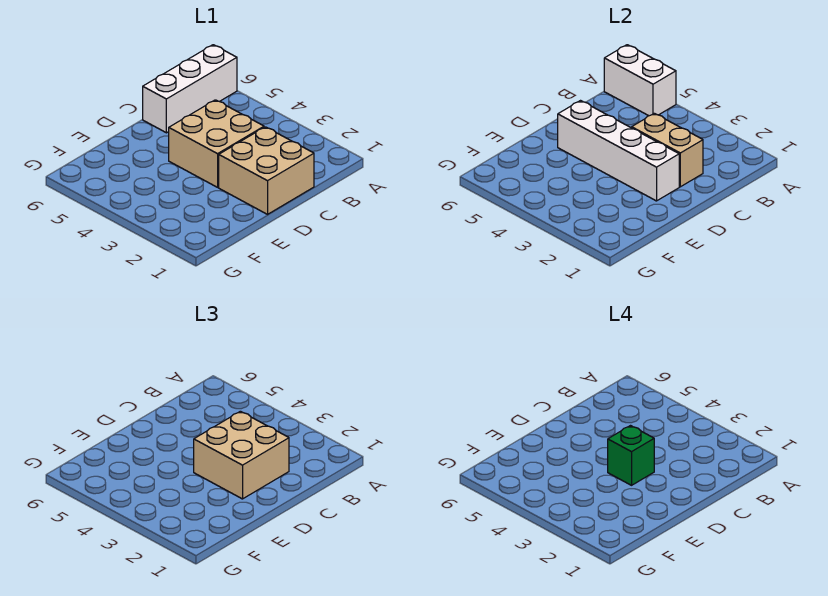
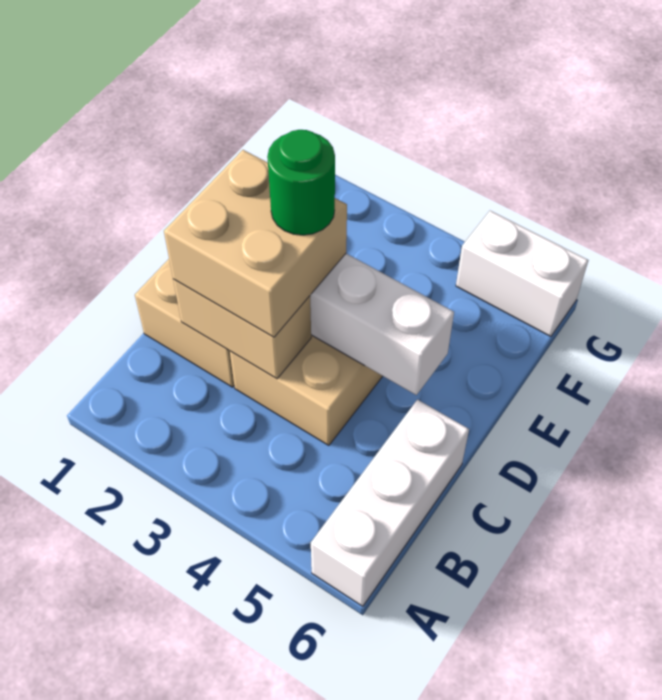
white brick A5:A6 level 2 -> white brick G5:G6 level 1
green brick D3 level 4 -> green round brick D3 level 4

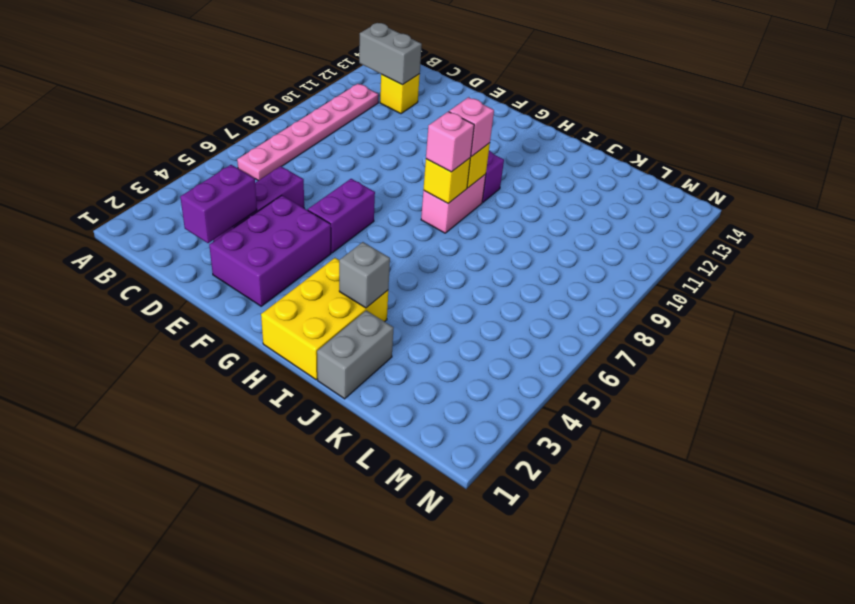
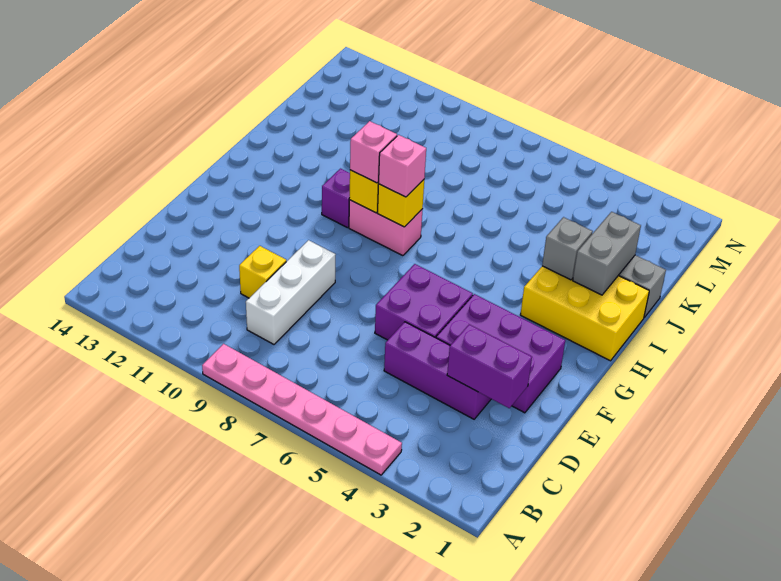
pink plate B6:B11 level 1 -> pink plate A4:A9 level 1
grey brick B12:C12 level 2 -> grey brick I2:J2 level 2
none -> white brick C9:E9 level 1
yellow brick C12 level 1 -> yellow brick D10 level 1
purple brick F5:F6 level 1 -> purple brick E5:F6 level 1

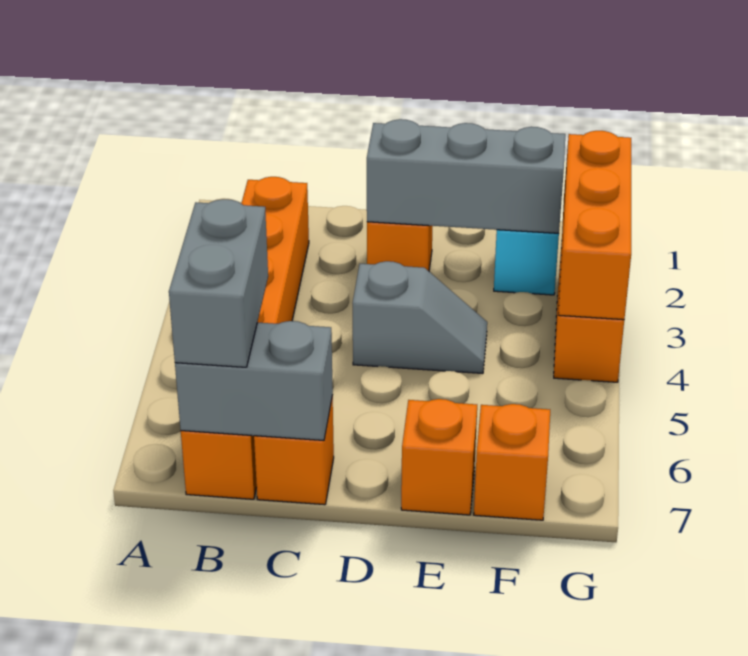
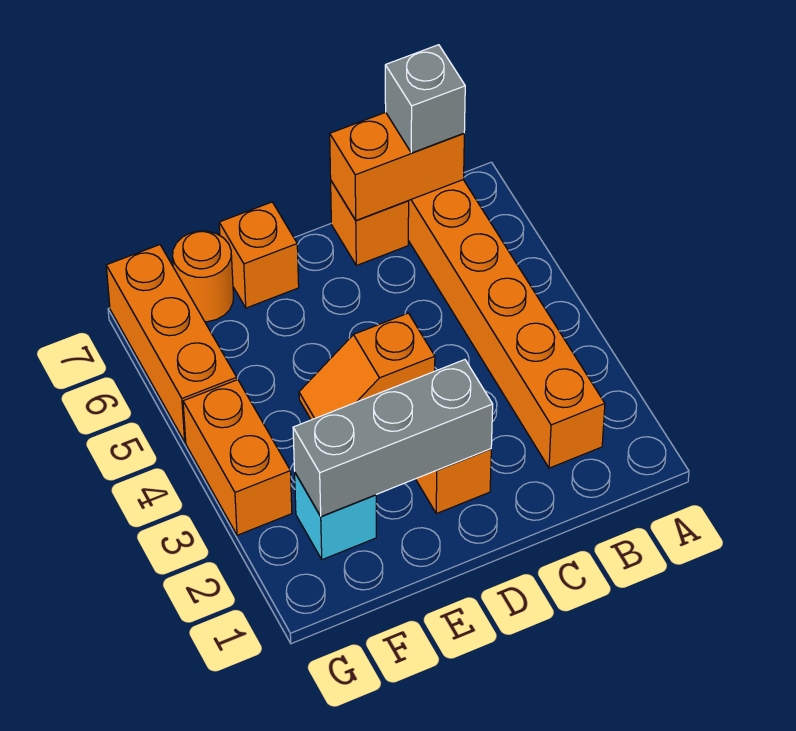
grey brick B6:B7 level 3 -> grey brick B7 level 3
grey brick B7:C7 level 2 -> orange brick B7:C7 level 2
grey slope D4:E4 level 1 top D -> orange slope D4:E4 level 1 top D
orange brick F7 level 1 -> orange round brick F7 level 1
orange brick G2:G4 level 2 -> orange brick G5:G7 level 1

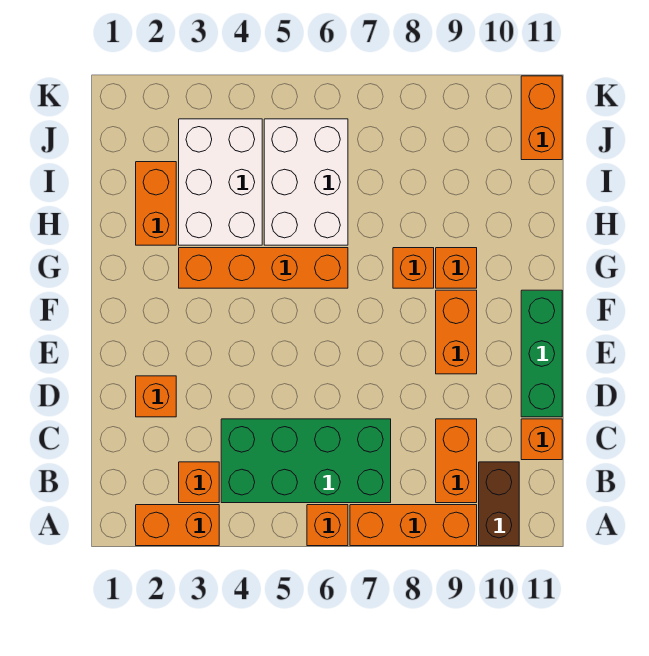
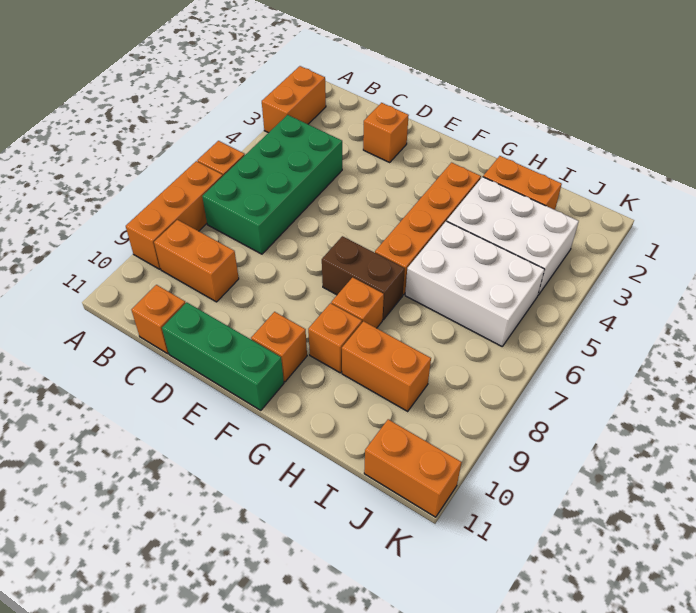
brown brick A10:B10 level 1 -> brown brick F7:G7 level 1
orange brick B3 level 1 -> orange brick F10 level 1
orange brick E9:F9 level 1 -> orange brick H9:I9 level 1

====================

• _Work required_:
Can you repeat every record above exactly, apart from the pictures?

• _Output_:
white brick A5:A6 level 2 -> white brick G5:G6 level 1
green brick D3 level 4 -> green round brick D3 level 4

pink plate B6:B11 level 1 -> pink plate A4:A9 level 1
grey brick B12:C12 level 2 -> grey brick I2:J2 level 2
none -> white brick C9:E9 level 1
yellow brick C12 level 1 -> yellow brick D10 level 1
purple brick F5:F6 level 1 -> purple brick E5:F6 level 1

grey brick B6:B7 level 3 -> grey brick B7 level 3
grey brick B7:C7 level 2 -> orange brick B7:C7 level 2
grey slope D4:E4 level 1 top D -> orange slope D4:E4 level 1 top D
orange brick F7 level 1 -> orange round brick F7 level 1
orange brick G2:G4 level 2 -> orange brick G5:G7 level 1

brown brick A10:B10 level 1 -> brown brick F7:G7 level 1
orange brick B3 level 1 -> orange brick F10 level 1
orange brick E9:F9 level 1 -> orange brick H9:I9 level 1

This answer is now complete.